Before-and-after object listings

----

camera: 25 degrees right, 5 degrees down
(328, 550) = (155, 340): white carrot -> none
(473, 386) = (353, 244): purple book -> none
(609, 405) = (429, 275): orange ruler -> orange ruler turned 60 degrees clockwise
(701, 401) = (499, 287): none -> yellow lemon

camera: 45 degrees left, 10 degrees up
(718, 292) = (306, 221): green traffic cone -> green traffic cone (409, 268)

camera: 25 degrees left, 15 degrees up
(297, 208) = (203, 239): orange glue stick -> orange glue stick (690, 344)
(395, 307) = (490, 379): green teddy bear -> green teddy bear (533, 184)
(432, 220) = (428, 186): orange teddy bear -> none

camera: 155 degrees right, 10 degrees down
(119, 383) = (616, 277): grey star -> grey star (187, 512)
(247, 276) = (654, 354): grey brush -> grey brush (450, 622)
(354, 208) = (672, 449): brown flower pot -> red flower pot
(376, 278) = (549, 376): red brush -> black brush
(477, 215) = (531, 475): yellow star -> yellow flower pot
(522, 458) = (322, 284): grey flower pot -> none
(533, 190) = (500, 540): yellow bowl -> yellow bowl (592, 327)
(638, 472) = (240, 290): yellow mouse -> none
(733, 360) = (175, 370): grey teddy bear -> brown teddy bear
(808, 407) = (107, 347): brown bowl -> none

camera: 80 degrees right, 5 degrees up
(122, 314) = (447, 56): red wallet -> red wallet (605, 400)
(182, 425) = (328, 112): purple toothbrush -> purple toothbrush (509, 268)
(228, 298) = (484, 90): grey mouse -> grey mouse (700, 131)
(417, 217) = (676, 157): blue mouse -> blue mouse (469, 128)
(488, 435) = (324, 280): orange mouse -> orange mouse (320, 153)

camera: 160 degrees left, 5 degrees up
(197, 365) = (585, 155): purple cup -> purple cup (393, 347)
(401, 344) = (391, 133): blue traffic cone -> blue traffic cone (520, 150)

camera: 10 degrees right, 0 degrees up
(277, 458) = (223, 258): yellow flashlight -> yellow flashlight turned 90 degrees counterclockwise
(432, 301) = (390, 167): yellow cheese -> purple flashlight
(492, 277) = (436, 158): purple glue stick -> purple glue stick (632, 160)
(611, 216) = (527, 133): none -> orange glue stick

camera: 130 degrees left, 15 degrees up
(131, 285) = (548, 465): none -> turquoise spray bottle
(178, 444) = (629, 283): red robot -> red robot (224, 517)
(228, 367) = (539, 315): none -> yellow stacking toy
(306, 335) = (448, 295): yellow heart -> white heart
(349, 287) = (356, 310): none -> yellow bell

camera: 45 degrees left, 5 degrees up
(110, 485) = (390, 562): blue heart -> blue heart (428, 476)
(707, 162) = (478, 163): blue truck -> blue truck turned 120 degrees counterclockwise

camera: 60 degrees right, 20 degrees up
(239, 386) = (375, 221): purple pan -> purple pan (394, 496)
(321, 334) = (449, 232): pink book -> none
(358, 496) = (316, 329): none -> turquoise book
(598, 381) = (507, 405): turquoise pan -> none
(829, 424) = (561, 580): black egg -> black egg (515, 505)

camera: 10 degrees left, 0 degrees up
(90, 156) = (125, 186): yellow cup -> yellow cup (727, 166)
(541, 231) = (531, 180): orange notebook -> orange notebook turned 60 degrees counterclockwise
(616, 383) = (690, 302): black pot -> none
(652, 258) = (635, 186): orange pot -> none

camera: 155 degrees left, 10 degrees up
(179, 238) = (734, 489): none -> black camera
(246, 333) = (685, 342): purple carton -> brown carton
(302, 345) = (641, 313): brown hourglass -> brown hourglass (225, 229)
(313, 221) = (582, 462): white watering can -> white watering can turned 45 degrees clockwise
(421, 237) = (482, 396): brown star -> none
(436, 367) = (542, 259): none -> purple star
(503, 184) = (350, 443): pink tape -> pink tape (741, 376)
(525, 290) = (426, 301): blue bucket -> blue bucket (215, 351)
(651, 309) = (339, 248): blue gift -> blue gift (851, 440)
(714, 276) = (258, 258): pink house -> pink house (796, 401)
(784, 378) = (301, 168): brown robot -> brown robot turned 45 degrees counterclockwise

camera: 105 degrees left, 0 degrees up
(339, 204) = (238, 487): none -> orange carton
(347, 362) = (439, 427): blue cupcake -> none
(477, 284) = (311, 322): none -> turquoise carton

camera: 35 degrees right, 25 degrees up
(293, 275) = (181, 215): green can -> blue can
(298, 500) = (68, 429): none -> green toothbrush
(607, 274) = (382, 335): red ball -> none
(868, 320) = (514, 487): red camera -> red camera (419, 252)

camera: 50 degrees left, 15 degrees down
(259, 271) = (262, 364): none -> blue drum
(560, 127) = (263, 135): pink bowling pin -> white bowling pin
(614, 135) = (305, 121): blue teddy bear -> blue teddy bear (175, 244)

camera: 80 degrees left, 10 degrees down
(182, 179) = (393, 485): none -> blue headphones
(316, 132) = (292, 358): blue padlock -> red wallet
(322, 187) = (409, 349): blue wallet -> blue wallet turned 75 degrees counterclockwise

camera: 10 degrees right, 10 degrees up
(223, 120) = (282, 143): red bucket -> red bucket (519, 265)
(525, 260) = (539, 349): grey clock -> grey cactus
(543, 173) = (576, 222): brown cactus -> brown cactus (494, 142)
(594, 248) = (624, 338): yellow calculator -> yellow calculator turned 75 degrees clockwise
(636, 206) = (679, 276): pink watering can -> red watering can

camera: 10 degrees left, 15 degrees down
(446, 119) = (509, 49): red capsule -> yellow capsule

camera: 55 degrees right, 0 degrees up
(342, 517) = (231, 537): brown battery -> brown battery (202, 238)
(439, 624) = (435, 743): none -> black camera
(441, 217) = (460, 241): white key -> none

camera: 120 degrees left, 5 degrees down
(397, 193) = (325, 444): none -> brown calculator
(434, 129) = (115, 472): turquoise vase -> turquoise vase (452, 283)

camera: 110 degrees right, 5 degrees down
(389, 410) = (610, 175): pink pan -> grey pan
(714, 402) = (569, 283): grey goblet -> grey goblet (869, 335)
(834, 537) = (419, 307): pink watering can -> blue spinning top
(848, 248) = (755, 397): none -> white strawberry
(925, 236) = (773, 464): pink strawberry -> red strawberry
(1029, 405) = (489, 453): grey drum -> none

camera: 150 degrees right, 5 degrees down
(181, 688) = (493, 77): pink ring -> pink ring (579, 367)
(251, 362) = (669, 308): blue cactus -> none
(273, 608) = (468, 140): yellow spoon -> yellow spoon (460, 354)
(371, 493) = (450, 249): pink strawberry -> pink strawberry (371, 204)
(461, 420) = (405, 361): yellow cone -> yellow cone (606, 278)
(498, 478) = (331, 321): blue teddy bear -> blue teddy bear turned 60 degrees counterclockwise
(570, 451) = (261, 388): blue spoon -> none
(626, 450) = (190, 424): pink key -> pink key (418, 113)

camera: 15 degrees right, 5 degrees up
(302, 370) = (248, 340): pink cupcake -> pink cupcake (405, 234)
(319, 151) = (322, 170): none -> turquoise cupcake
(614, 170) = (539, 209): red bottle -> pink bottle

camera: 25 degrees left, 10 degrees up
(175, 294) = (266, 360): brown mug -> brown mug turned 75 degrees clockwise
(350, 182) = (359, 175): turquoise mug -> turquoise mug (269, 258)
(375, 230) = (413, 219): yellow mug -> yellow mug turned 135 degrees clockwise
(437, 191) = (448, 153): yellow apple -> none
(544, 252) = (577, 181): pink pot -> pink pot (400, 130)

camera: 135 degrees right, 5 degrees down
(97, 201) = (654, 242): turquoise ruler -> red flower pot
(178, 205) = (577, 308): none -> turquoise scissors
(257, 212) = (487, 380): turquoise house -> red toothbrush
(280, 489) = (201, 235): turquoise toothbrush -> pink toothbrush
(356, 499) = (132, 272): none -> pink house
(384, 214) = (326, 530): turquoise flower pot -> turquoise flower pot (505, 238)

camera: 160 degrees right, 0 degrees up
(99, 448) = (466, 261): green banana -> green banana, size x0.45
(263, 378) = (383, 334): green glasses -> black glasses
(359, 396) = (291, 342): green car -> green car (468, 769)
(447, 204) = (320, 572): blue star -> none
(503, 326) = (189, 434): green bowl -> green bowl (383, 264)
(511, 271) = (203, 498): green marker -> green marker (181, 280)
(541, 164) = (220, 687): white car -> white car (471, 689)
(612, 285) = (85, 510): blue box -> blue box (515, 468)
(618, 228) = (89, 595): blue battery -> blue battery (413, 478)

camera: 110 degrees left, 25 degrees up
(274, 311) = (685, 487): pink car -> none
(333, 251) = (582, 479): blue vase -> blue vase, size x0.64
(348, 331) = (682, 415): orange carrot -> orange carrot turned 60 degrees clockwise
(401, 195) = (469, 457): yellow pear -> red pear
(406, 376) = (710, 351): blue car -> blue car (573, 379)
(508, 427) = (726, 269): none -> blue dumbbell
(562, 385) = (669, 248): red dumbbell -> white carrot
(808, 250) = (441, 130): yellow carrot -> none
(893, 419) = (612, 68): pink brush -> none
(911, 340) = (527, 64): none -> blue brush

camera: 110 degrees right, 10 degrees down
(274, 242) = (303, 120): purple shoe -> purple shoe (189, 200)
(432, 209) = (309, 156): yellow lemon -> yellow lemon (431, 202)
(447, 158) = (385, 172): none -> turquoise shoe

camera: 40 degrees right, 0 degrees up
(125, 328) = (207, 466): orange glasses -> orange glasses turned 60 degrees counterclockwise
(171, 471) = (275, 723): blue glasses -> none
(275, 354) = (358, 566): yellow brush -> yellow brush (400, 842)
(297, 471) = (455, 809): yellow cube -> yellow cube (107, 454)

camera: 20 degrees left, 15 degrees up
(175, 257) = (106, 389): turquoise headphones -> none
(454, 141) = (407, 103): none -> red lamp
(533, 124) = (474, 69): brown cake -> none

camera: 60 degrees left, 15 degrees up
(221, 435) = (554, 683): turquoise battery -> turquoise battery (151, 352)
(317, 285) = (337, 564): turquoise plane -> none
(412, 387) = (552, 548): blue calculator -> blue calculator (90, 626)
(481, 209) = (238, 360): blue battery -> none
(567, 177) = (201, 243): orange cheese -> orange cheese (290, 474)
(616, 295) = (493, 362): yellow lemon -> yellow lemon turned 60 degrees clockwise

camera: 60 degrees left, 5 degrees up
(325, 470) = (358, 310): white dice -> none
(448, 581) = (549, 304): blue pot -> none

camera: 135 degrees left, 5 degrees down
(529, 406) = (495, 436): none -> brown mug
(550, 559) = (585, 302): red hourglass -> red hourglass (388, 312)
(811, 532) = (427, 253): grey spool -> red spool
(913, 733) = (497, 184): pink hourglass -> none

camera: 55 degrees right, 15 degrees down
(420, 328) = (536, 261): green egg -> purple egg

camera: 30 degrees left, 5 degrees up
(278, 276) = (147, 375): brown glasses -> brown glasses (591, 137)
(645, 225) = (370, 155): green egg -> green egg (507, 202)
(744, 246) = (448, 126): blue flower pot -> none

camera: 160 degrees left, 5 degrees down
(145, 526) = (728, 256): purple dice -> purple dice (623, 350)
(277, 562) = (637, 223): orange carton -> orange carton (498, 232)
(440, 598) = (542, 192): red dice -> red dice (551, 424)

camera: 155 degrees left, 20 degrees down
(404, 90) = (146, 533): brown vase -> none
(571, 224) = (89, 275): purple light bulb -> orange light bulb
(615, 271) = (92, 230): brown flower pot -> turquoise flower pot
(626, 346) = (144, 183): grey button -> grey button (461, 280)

----

→ **Task prompt**: Please output exactly the lines between the one holding "camera: 10 degrees left, 15 degrees down" and the one holding "(178, 205) = (577, 308): none" in the records above, inclusive, and nothing more.

→ **Answer to this task**:
camera: 10 degrees left, 15 degrees down
(446, 119) = (509, 49): red capsule -> yellow capsule

camera: 55 degrees right, 0 degrees up
(342, 517) = (231, 537): brown battery -> brown battery (202, 238)
(439, 624) = (435, 743): none -> black camera
(441, 217) = (460, 241): white key -> none

camera: 120 degrees left, 5 degrees down
(397, 193) = (325, 444): none -> brown calculator
(434, 129) = (115, 472): turquoise vase -> turquoise vase (452, 283)

camera: 110 degrees right, 5 degrees down
(389, 410) = (610, 175): pink pan -> grey pan
(714, 402) = (569, 283): grey goblet -> grey goblet (869, 335)
(834, 537) = (419, 307): pink watering can -> blue spinning top
(848, 248) = (755, 397): none -> white strawberry
(925, 236) = (773, 464): pink strawberry -> red strawberry
(1029, 405) = (489, 453): grey drum -> none

camera: 150 degrees right, 5 degrees down
(181, 688) = (493, 77): pink ring -> pink ring (579, 367)
(251, 362) = (669, 308): blue cactus -> none
(273, 608) = (468, 140): yellow spoon -> yellow spoon (460, 354)
(371, 493) = (450, 249): pink strawberry -> pink strawberry (371, 204)
(461, 420) = (405, 361): yellow cone -> yellow cone (606, 278)
(498, 478) = (331, 321): blue teddy bear -> blue teddy bear turned 60 degrees counterclockwise
(570, 451) = (261, 388): blue spoon -> none
(626, 450) = (190, 424): pink key -> pink key (418, 113)

camera: 15 degrees right, 5 degrees up
(302, 370) = (248, 340): pink cupcake -> pink cupcake (405, 234)
(319, 151) = (322, 170): none -> turquoise cupcake
(614, 170) = (539, 209): red bottle -> pink bottle

camera: 25 degrees left, 10 degrees up
(175, 294) = (266, 360): brown mug -> brown mug turned 75 degrees clockwise
(350, 182) = (359, 175): turquoise mug -> turquoise mug (269, 258)
(375, 230) = (413, 219): yellow mug -> yellow mug turned 135 degrees clockwise
(437, 191) = (448, 153): yellow apple -> none
(544, 252) = (577, 181): pink pot -> pink pot (400, 130)

camera: 135 degrees right, 5 degrees down
(97, 201) = (654, 242): turquoise ruler -> red flower pot
(178, 205) = (577, 308): none -> turquoise scissors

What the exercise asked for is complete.